- Description of the task
Only the lines running from the line with "red cactus: 4 -> 5" to the end of the listing below should be copied, exactly, without pictures.

[[ Given entries, beginning ]]

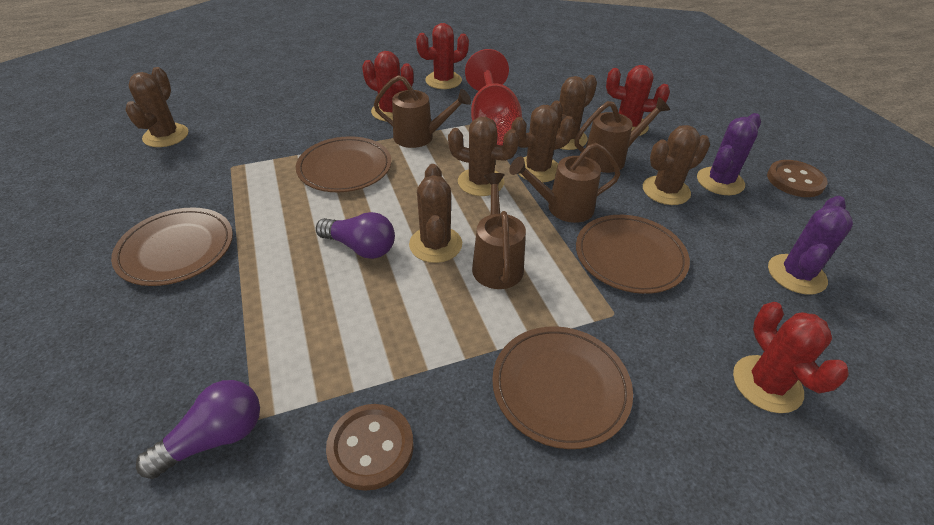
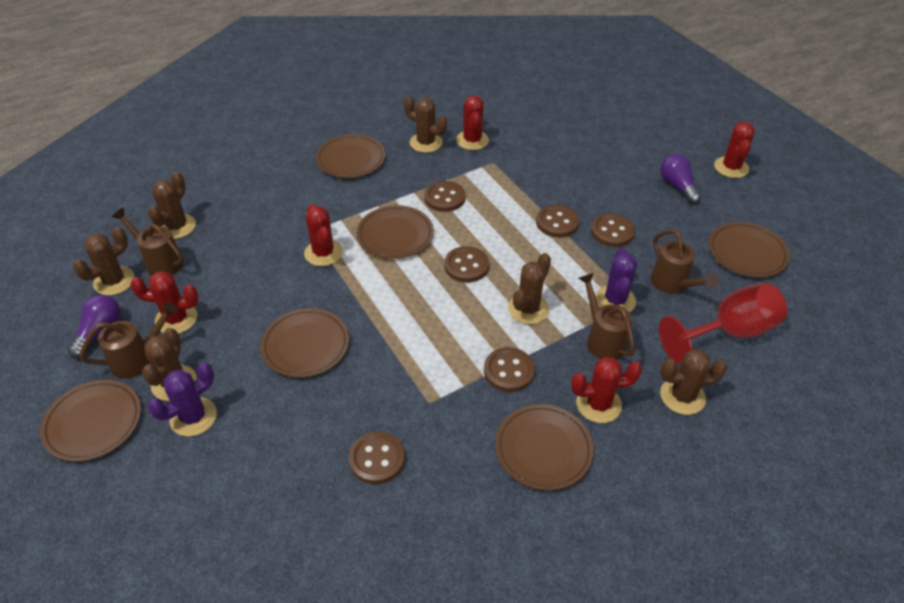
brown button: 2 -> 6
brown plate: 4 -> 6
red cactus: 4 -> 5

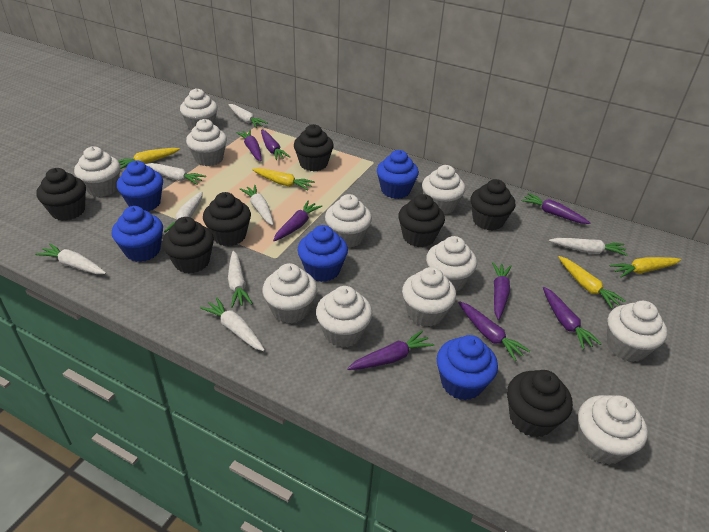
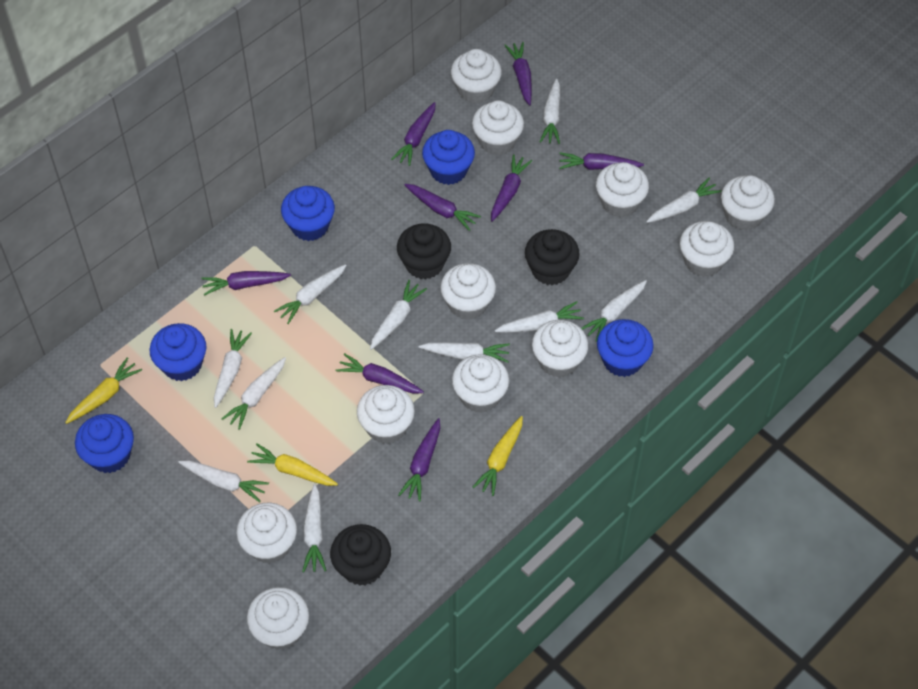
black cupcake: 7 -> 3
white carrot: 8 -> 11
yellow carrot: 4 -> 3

[[ Given entries, end ]]

- Written answer
red cactus: 4 -> 5

black cupcake: 7 -> 3
white carrot: 8 -> 11
yellow carrot: 4 -> 3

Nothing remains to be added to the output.